### Extracted material ###
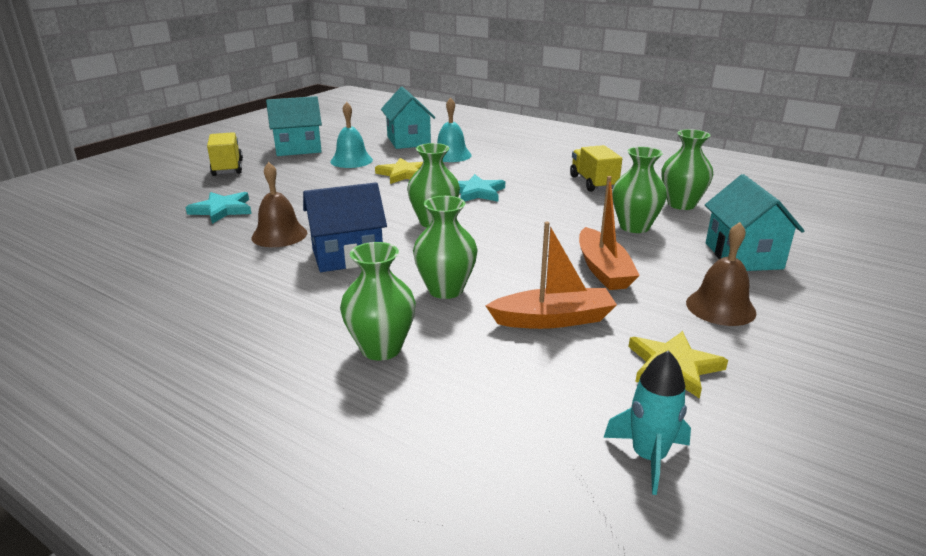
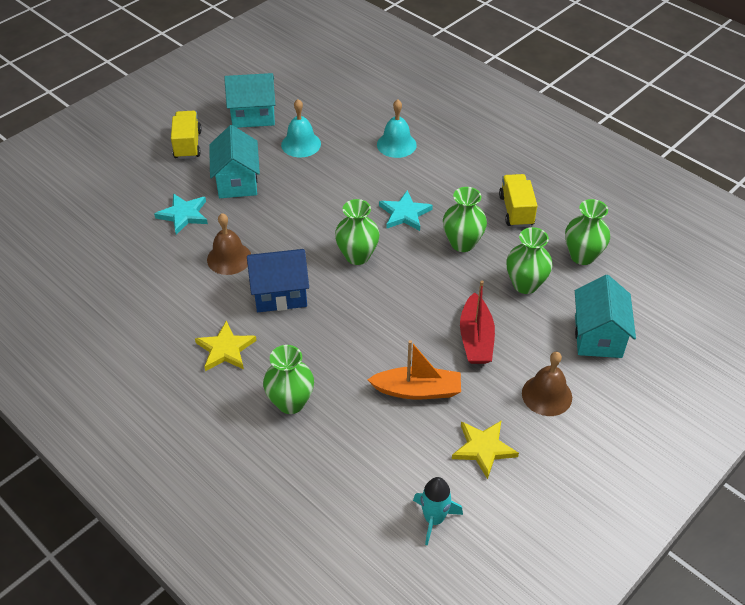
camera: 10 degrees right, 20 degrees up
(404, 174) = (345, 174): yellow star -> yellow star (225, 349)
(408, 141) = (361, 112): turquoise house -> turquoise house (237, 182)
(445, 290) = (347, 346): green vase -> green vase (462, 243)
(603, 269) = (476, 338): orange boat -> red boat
###
### Extracted material ###
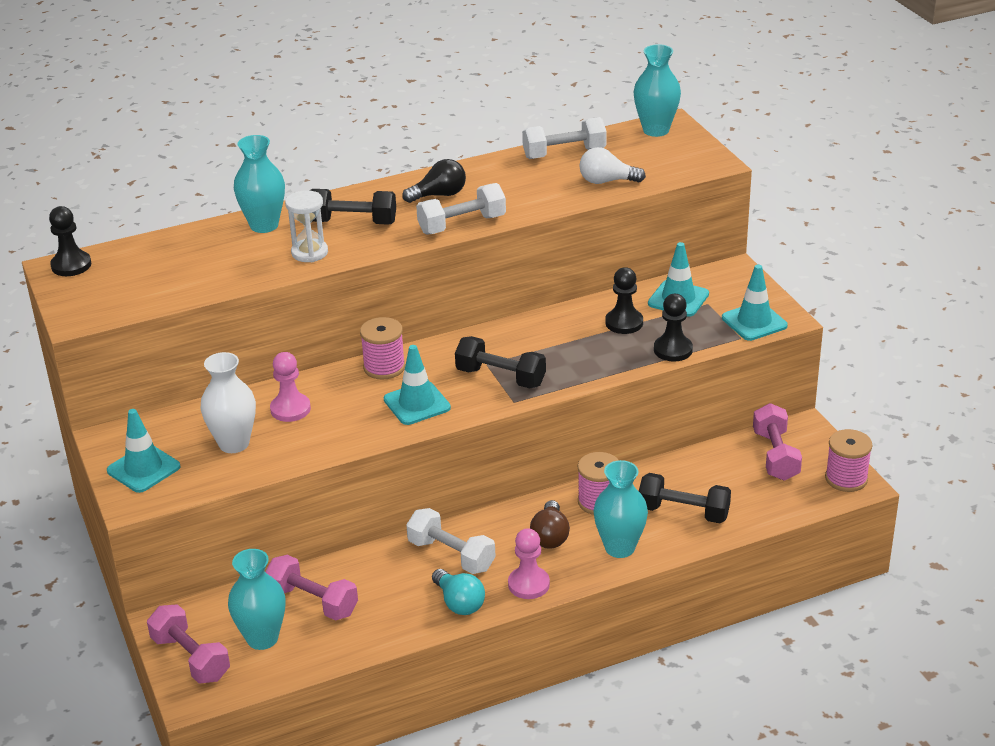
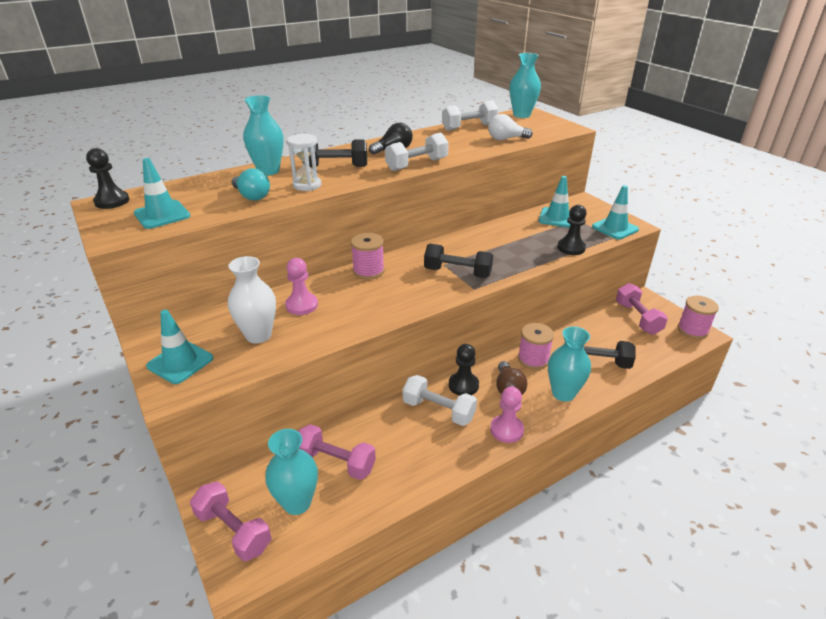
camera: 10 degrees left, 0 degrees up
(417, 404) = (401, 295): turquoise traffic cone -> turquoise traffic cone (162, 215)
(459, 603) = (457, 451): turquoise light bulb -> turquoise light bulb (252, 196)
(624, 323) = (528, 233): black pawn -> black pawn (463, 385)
###
### Extracted material ###
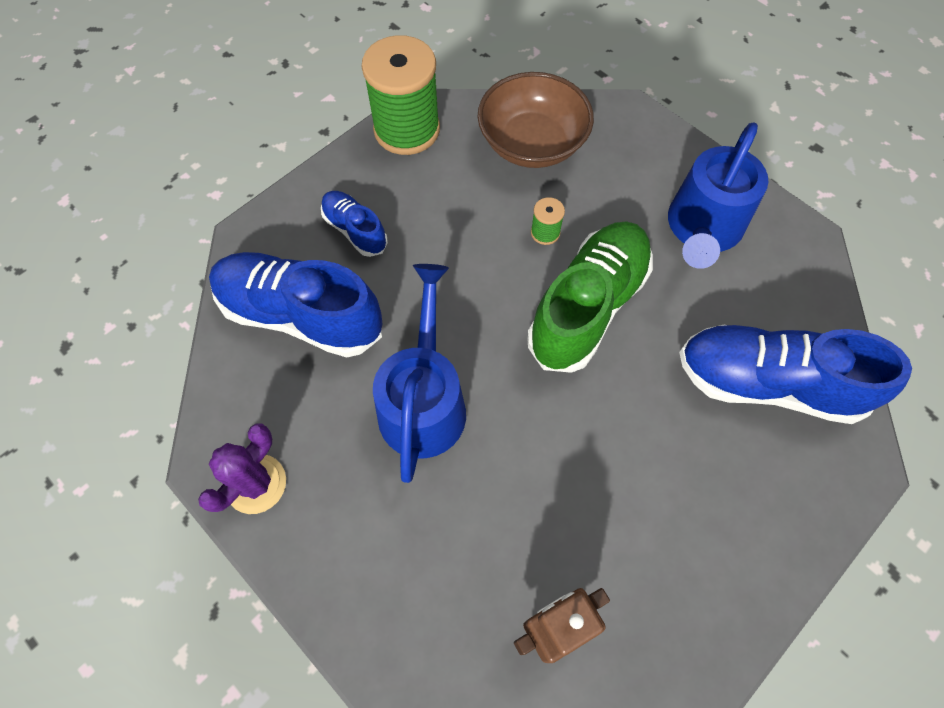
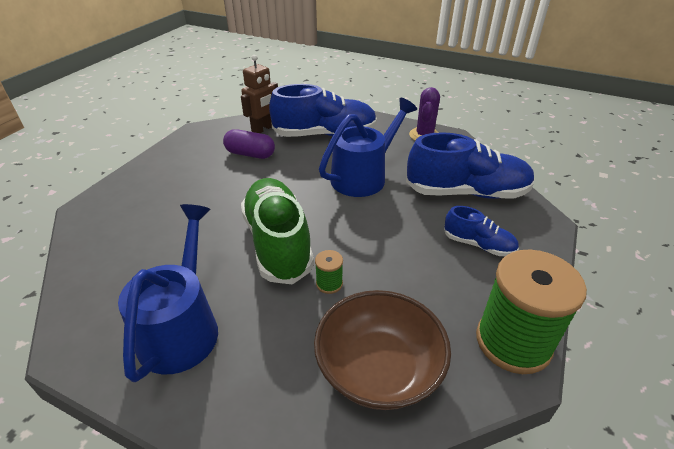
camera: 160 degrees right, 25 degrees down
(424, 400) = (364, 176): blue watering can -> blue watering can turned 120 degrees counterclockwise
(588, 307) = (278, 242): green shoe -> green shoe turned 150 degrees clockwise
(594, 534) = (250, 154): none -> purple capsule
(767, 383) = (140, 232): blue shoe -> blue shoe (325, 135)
###
■ **Work instruction**
Beginning at the line with "(445, 290) = (347, 346): green" and stopping after the line with "(603, 269) = (476, 338): orange", please write out every line of the data above exactly and nothing else.

■ **Answer to the exercise**
(445, 290) = (347, 346): green vase -> green vase (462, 243)
(603, 269) = (476, 338): orange boat -> red boat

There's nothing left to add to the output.